### What is expected:
Below are records; work out how many of their lines hold the string "XNOR" and give that number alone.

*** Data excerpts Section Begins ***

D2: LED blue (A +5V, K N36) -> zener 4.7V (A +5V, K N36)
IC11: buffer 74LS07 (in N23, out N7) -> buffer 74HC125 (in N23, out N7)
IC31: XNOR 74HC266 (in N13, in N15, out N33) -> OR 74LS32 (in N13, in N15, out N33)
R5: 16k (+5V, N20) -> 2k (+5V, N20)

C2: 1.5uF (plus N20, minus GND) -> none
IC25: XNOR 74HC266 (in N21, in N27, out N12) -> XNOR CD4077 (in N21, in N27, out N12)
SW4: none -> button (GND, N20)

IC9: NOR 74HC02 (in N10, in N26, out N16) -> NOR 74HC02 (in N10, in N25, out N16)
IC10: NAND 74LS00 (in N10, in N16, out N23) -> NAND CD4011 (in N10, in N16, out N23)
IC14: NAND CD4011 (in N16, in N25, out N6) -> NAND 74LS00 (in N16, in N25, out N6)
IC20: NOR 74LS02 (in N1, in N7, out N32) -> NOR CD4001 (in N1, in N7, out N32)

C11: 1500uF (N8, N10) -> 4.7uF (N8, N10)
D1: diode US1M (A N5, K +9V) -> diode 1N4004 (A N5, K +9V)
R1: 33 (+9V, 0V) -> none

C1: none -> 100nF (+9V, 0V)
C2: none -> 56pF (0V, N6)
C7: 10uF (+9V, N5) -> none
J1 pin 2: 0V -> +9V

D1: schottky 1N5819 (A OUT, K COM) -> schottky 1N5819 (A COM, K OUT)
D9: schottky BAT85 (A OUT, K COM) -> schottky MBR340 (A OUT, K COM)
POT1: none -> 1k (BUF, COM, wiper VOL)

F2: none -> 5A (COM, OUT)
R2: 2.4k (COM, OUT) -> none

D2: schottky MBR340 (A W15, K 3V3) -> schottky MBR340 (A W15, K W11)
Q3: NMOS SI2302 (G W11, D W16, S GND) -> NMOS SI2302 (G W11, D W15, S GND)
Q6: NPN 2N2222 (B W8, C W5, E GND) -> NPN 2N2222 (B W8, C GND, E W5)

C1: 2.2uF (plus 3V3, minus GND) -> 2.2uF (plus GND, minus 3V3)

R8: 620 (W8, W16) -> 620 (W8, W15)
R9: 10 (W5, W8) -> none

*** Data excerpts Section Ends ***

### Exercise answer:
2